(Task requirements) Return every line of the data below exactly as it appears, with no changes.

Dataset rows
════════════════════

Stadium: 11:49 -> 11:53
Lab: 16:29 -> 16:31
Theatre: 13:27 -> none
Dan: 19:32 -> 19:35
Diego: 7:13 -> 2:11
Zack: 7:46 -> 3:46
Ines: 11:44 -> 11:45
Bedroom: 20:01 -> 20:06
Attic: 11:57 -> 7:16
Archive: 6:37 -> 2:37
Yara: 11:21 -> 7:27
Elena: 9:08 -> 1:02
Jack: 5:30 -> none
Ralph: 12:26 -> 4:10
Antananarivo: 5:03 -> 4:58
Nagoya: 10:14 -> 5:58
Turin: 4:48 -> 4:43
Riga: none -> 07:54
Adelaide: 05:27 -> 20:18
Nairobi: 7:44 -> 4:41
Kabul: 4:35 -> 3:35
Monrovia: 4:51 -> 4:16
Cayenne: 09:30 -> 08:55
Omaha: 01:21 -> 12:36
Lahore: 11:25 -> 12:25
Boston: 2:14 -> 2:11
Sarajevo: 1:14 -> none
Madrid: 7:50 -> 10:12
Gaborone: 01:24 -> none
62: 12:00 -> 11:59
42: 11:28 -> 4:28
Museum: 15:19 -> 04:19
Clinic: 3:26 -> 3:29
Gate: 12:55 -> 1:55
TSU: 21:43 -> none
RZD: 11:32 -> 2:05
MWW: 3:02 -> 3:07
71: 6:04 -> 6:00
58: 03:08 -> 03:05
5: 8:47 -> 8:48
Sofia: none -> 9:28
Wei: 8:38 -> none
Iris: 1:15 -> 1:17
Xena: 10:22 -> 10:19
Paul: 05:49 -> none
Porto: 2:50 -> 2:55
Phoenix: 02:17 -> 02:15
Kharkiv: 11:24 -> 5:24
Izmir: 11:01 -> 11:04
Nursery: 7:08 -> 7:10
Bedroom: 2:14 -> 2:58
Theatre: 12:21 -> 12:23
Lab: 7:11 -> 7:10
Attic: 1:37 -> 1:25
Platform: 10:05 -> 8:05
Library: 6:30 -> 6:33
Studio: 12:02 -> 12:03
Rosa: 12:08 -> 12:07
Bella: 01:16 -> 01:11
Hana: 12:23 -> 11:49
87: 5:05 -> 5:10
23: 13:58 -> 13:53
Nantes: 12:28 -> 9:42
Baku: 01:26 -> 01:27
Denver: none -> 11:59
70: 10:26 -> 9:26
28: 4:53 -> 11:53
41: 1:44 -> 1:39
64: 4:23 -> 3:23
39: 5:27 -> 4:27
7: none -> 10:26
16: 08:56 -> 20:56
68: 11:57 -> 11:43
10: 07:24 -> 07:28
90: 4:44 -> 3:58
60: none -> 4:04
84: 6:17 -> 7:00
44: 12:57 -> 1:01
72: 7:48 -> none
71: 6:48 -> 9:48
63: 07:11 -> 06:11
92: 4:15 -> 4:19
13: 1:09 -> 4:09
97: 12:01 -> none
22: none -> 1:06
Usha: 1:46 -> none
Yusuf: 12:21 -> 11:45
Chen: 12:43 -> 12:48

════════════════════

(Exercise solution)
Stadium: 11:49 -> 11:53
Lab: 16:29 -> 16:31
Theatre: 13:27 -> none
Dan: 19:32 -> 19:35
Diego: 7:13 -> 2:11
Zack: 7:46 -> 3:46
Ines: 11:44 -> 11:45
Bedroom: 20:01 -> 20:06
Attic: 11:57 -> 7:16
Archive: 6:37 -> 2:37
Yara: 11:21 -> 7:27
Elena: 9:08 -> 1:02
Jack: 5:30 -> none
Ralph: 12:26 -> 4:10
Antananarivo: 5:03 -> 4:58
Nagoya: 10:14 -> 5:58
Turin: 4:48 -> 4:43
Riga: none -> 07:54
Adelaide: 05:27 -> 20:18
Nairobi: 7:44 -> 4:41
Kabul: 4:35 -> 3:35
Monrovia: 4:51 -> 4:16
Cayenne: 09:30 -> 08:55
Omaha: 01:21 -> 12:36
Lahore: 11:25 -> 12:25
Boston: 2:14 -> 2:11
Sarajevo: 1:14 -> none
Madrid: 7:50 -> 10:12
Gaborone: 01:24 -> none
62: 12:00 -> 11:59
42: 11:28 -> 4:28
Museum: 15:19 -> 04:19
Clinic: 3:26 -> 3:29
Gate: 12:55 -> 1:55
TSU: 21:43 -> none
RZD: 11:32 -> 2:05
MWW: 3:02 -> 3:07
71: 6:04 -> 6:00
58: 03:08 -> 03:05
5: 8:47 -> 8:48
Sofia: none -> 9:28
Wei: 8:38 -> none
Iris: 1:15 -> 1:17
Xena: 10:22 -> 10:19
Paul: 05:49 -> none
Porto: 2:50 -> 2:55
Phoenix: 02:17 -> 02:15
Kharkiv: 11:24 -> 5:24
Izmir: 11:01 -> 11:04
Nursery: 7:08 -> 7:10
Bedroom: 2:14 -> 2:58
Theatre: 12:21 -> 12:23
Lab: 7:11 -> 7:10
Attic: 1:37 -> 1:25
Platform: 10:05 -> 8:05
Library: 6:30 -> 6:33
Studio: 12:02 -> 12:03
Rosa: 12:08 -> 12:07
Bella: 01:16 -> 01:11
Hana: 12:23 -> 11:49
87: 5:05 -> 5:10
23: 13:58 -> 13:53
Nantes: 12:28 -> 9:42
Baku: 01:26 -> 01:27
Denver: none -> 11:59
70: 10:26 -> 9:26
28: 4:53 -> 11:53
41: 1:44 -> 1:39
64: 4:23 -> 3:23
39: 5:27 -> 4:27
7: none -> 10:26
16: 08:56 -> 20:56
68: 11:57 -> 11:43
10: 07:24 -> 07:28
90: 4:44 -> 3:58
60: none -> 4:04
84: 6:17 -> 7:00
44: 12:57 -> 1:01
72: 7:48 -> none
71: 6:48 -> 9:48
63: 07:11 -> 06:11
92: 4:15 -> 4:19
13: 1:09 -> 4:09
97: 12:01 -> none
22: none -> 1:06
Usha: 1:46 -> none
Yusuf: 12:21 -> 11:45
Chen: 12:43 -> 12:48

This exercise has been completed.